**TASK BRIEF**
Retype the entries exactly, keeping every line intact.

**DATA EXCERPTS**
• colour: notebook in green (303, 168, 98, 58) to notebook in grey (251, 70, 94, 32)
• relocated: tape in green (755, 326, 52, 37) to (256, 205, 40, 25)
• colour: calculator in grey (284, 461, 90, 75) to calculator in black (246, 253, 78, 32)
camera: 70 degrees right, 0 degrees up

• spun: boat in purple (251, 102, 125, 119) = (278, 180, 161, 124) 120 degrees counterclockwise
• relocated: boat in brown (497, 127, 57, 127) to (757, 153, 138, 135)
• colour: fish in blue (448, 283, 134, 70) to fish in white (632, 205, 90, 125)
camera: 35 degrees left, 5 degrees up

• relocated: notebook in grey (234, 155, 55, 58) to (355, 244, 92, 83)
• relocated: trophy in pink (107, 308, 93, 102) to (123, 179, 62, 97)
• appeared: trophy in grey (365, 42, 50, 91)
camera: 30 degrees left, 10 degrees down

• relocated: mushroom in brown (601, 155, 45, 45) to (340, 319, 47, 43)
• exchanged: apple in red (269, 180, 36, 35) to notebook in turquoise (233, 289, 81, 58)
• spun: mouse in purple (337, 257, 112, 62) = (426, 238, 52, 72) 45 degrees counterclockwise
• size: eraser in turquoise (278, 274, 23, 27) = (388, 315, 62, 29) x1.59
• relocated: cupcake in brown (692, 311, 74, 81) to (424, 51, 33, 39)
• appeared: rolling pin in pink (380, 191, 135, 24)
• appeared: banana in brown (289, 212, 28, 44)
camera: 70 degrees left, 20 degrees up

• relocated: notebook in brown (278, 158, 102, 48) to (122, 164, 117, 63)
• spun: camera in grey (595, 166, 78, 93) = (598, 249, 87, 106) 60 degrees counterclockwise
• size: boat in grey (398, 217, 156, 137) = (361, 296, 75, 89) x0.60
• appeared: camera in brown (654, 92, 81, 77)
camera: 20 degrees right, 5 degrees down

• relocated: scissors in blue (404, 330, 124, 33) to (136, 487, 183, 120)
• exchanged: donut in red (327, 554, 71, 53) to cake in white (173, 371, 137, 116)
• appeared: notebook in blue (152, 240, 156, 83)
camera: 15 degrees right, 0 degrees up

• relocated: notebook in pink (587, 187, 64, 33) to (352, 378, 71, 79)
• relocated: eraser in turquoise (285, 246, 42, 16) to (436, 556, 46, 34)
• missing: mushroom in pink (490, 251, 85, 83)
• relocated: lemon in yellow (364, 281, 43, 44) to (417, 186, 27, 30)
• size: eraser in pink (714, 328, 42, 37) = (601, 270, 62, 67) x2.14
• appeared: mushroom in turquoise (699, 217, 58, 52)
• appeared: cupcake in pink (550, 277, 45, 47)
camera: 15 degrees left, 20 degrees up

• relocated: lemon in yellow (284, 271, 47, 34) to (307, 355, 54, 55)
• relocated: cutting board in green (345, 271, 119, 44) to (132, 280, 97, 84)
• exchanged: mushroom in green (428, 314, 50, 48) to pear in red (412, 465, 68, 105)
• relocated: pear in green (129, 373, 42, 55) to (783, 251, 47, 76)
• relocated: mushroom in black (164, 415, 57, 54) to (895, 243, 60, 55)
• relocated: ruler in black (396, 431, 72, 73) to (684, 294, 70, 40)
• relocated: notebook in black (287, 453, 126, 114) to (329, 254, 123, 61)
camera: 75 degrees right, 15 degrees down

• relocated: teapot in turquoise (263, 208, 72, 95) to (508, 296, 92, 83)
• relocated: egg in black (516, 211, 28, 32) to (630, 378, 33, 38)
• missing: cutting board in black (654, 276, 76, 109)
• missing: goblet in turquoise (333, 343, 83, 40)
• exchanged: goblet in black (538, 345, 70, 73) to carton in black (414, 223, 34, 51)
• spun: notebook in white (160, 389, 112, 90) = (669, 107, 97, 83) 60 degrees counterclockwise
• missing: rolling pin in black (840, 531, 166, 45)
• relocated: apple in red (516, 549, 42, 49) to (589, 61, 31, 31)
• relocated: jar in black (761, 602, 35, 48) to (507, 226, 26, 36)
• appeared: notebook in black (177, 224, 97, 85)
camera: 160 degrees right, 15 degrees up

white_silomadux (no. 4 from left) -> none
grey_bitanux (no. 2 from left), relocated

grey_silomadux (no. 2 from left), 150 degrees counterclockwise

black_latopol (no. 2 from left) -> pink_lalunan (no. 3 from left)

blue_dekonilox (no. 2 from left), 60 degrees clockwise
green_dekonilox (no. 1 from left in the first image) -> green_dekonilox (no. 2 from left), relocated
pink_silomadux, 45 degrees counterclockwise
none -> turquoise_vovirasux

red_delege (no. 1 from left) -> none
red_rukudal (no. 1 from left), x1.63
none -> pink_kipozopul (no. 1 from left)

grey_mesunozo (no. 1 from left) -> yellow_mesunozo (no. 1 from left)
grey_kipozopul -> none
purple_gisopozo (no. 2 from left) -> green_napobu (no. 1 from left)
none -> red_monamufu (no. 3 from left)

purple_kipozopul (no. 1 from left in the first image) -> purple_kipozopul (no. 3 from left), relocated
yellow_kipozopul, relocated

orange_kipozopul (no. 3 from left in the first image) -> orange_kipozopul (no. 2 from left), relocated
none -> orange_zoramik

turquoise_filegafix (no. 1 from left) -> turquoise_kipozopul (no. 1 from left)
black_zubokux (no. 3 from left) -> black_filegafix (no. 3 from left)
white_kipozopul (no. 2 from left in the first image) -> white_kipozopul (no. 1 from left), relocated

**ANSWER FOR THIS EXERCISE**
• colour: notebook in green (303, 168, 98, 58) to notebook in grey (251, 70, 94, 32)
• relocated: tape in green (755, 326, 52, 37) to (256, 205, 40, 25)
• colour: calculator in grey (284, 461, 90, 75) to calculator in black (246, 253, 78, 32)
camera: 70 degrees right, 0 degrees up

• spun: boat in purple (251, 102, 125, 119) = (278, 180, 161, 124) 120 degrees counterclockwise
• relocated: boat in brown (497, 127, 57, 127) to (757, 153, 138, 135)
• colour: fish in blue (448, 283, 134, 70) to fish in white (632, 205, 90, 125)
camera: 35 degrees left, 5 degrees up

• relocated: notebook in grey (234, 155, 55, 58) to (355, 244, 92, 83)
• relocated: trophy in pink (107, 308, 93, 102) to (123, 179, 62, 97)
• appeared: trophy in grey (365, 42, 50, 91)
camera: 30 degrees left, 10 degrees down

• relocated: mushroom in brown (601, 155, 45, 45) to (340, 319, 47, 43)
• exchanged: apple in red (269, 180, 36, 35) to notebook in turquoise (233, 289, 81, 58)
• spun: mouse in purple (337, 257, 112, 62) = (426, 238, 52, 72) 45 degrees counterclockwise
• size: eraser in turquoise (278, 274, 23, 27) = (388, 315, 62, 29) x1.59
• relocated: cupcake in brown (692, 311, 74, 81) to (424, 51, 33, 39)
• appeared: rolling pin in pink (380, 191, 135, 24)
• appeared: banana in brown (289, 212, 28, 44)
camera: 70 degrees left, 20 degrees up

• relocated: notebook in brown (278, 158, 102, 48) to (122, 164, 117, 63)
• spun: camera in grey (595, 166, 78, 93) = (598, 249, 87, 106) 60 degrees counterclockwise
• size: boat in grey (398, 217, 156, 137) = (361, 296, 75, 89) x0.60
• appeared: camera in brown (654, 92, 81, 77)
camera: 20 degrees right, 5 degrees down

• relocated: scissors in blue (404, 330, 124, 33) to (136, 487, 183, 120)
• exchanged: donut in red (327, 554, 71, 53) to cake in white (173, 371, 137, 116)
• appeared: notebook in blue (152, 240, 156, 83)
camera: 15 degrees right, 0 degrees up

• relocated: notebook in pink (587, 187, 64, 33) to (352, 378, 71, 79)
• relocated: eraser in turquoise (285, 246, 42, 16) to (436, 556, 46, 34)
• missing: mushroom in pink (490, 251, 85, 83)
• relocated: lemon in yellow (364, 281, 43, 44) to (417, 186, 27, 30)
• size: eraser in pink (714, 328, 42, 37) = (601, 270, 62, 67) x2.14
• appeared: mushroom in turquoise (699, 217, 58, 52)
• appeared: cupcake in pink (550, 277, 45, 47)
camera: 15 degrees left, 20 degrees up

• relocated: lemon in yellow (284, 271, 47, 34) to (307, 355, 54, 55)
• relocated: cutting board in green (345, 271, 119, 44) to (132, 280, 97, 84)
• exchanged: mushroom in green (428, 314, 50, 48) to pear in red (412, 465, 68, 105)
• relocated: pear in green (129, 373, 42, 55) to (783, 251, 47, 76)
• relocated: mushroom in black (164, 415, 57, 54) to (895, 243, 60, 55)
• relocated: ruler in black (396, 431, 72, 73) to (684, 294, 70, 40)
• relocated: notebook in black (287, 453, 126, 114) to (329, 254, 123, 61)
camera: 75 degrees right, 15 degrees down

• relocated: teapot in turquoise (263, 208, 72, 95) to (508, 296, 92, 83)
• relocated: egg in black (516, 211, 28, 32) to (630, 378, 33, 38)
• missing: cutting board in black (654, 276, 76, 109)
• missing: goblet in turquoise (333, 343, 83, 40)
• exchanged: goblet in black (538, 345, 70, 73) to carton in black (414, 223, 34, 51)
• spun: notebook in white (160, 389, 112, 90) = (669, 107, 97, 83) 60 degrees counterclockwise
• missing: rolling pin in black (840, 531, 166, 45)
• relocated: apple in red (516, 549, 42, 49) to (589, 61, 31, 31)
• relocated: jar in black (761, 602, 35, 48) to (507, 226, 26, 36)
• appeared: notebook in black (177, 224, 97, 85)
camera: 160 degrees right, 15 degrees up

white_silomadux (no. 4 from left) -> none
grey_bitanux (no. 2 from left), relocated

grey_silomadux (no. 2 from left), 150 degrees counterclockwise

black_latopol (no. 2 from left) -> pink_lalunan (no. 3 from left)

blue_dekonilox (no. 2 from left), 60 degrees clockwise
green_dekonilox (no. 1 from left in the first image) -> green_dekonilox (no. 2 from left), relocated
pink_silomadux, 45 degrees counterclockwise
none -> turquoise_vovirasux

red_delege (no. 1 from left) -> none
red_rukudal (no. 1 from left), x1.63
none -> pink_kipozopul (no. 1 from left)

grey_mesunozo (no. 1 from left) -> yellow_mesunozo (no. 1 from left)
grey_kipozopul -> none
purple_gisopozo (no. 2 from left) -> green_napobu (no. 1 from left)
none -> red_monamufu (no. 3 from left)

purple_kipozopul (no. 1 from left in the first image) -> purple_kipozopul (no. 3 from left), relocated
yellow_kipozopul, relocated

orange_kipozopul (no. 3 from left in the first image) -> orange_kipozopul (no. 2 from left), relocated
none -> orange_zoramik

turquoise_filegafix (no. 1 from left) -> turquoise_kipozopul (no. 1 from left)
black_zubokux (no. 3 from left) -> black_filegafix (no. 3 from left)
white_kipozopul (no. 2 from left in the first image) -> white_kipozopul (no. 1 from left), relocated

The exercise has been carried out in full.